**EXERCISE AIM:** Produce the records below again, word for word, but stop after the line that contains "C1: 1uF (plus".

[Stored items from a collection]
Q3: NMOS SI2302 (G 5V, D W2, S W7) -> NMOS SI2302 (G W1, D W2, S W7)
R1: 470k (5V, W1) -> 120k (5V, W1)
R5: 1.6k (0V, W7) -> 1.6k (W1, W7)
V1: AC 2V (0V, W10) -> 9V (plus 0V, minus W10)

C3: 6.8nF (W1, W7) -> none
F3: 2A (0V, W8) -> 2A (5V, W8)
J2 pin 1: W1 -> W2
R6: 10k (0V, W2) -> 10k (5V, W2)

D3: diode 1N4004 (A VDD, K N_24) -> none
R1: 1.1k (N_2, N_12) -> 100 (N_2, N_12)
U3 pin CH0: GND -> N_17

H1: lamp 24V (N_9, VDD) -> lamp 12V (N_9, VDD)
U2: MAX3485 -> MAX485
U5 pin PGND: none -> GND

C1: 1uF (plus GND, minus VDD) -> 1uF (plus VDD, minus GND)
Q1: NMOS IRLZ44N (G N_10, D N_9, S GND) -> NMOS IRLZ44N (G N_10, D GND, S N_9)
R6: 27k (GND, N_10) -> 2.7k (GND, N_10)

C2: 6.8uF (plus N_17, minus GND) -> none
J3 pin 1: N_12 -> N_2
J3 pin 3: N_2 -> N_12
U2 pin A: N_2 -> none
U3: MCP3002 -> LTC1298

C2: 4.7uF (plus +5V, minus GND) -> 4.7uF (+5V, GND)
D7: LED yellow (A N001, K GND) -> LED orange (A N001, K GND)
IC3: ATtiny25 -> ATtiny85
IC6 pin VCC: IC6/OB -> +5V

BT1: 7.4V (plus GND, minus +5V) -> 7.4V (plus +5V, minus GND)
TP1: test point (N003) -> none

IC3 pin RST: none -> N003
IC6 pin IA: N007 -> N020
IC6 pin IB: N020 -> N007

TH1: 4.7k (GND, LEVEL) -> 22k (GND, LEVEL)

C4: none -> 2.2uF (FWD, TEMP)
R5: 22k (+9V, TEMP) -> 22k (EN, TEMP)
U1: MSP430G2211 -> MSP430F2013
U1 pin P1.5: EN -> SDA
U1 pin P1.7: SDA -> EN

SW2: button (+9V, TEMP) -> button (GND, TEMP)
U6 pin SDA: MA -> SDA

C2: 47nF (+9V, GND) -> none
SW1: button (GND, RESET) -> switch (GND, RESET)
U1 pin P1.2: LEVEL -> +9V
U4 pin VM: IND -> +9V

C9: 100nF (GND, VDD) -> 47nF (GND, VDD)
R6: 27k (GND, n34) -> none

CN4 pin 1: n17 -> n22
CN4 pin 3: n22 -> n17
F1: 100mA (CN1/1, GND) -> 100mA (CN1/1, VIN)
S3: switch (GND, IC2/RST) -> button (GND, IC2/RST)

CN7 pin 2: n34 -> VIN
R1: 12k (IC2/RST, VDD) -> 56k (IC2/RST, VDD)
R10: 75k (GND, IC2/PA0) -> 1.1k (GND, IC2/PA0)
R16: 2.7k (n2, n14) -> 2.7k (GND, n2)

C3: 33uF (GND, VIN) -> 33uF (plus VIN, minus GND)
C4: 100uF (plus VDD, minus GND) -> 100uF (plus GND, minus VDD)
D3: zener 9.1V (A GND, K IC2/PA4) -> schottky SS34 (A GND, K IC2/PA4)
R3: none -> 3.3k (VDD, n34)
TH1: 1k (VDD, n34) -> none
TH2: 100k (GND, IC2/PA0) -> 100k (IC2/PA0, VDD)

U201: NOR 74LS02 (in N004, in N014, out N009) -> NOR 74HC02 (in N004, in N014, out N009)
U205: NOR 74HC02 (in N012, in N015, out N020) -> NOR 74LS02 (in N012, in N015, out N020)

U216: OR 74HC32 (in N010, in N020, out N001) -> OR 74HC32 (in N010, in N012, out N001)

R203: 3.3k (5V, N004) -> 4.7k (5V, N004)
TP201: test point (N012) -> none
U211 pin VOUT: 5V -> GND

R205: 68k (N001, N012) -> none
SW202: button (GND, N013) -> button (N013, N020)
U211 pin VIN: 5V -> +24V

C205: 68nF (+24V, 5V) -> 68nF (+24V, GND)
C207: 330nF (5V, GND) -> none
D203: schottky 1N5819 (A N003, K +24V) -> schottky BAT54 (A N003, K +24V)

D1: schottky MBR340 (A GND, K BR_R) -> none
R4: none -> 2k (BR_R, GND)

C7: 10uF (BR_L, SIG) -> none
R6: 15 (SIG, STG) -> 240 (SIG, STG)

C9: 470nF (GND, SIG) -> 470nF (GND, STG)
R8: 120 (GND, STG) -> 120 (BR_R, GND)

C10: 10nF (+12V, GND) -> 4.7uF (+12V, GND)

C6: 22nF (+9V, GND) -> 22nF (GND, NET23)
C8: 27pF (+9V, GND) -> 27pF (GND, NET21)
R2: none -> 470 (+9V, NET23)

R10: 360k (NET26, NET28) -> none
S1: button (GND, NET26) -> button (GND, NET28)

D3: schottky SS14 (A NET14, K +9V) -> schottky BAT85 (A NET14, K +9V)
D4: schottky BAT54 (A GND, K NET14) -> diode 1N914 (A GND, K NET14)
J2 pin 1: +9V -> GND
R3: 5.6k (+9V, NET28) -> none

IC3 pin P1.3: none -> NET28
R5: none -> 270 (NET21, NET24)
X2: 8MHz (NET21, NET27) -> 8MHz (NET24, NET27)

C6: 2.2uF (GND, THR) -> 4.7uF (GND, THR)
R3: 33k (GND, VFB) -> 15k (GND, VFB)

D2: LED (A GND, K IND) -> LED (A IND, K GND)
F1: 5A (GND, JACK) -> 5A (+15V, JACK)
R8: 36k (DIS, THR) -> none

**ANSWER TO THIS EXERCISE:**
Q3: NMOS SI2302 (G 5V, D W2, S W7) -> NMOS SI2302 (G W1, D W2, S W7)
R1: 470k (5V, W1) -> 120k (5V, W1)
R5: 1.6k (0V, W7) -> 1.6k (W1, W7)
V1: AC 2V (0V, W10) -> 9V (plus 0V, minus W10)

C3: 6.8nF (W1, W7) -> none
F3: 2A (0V, W8) -> 2A (5V, W8)
J2 pin 1: W1 -> W2
R6: 10k (0V, W2) -> 10k (5V, W2)

D3: diode 1N4004 (A VDD, K N_24) -> none
R1: 1.1k (N_2, N_12) -> 100 (N_2, N_12)
U3 pin CH0: GND -> N_17

H1: lamp 24V (N_9, VDD) -> lamp 12V (N_9, VDD)
U2: MAX3485 -> MAX485
U5 pin PGND: none -> GND

C1: 1uF (plus GND, minus VDD) -> 1uF (plus VDD, minus GND)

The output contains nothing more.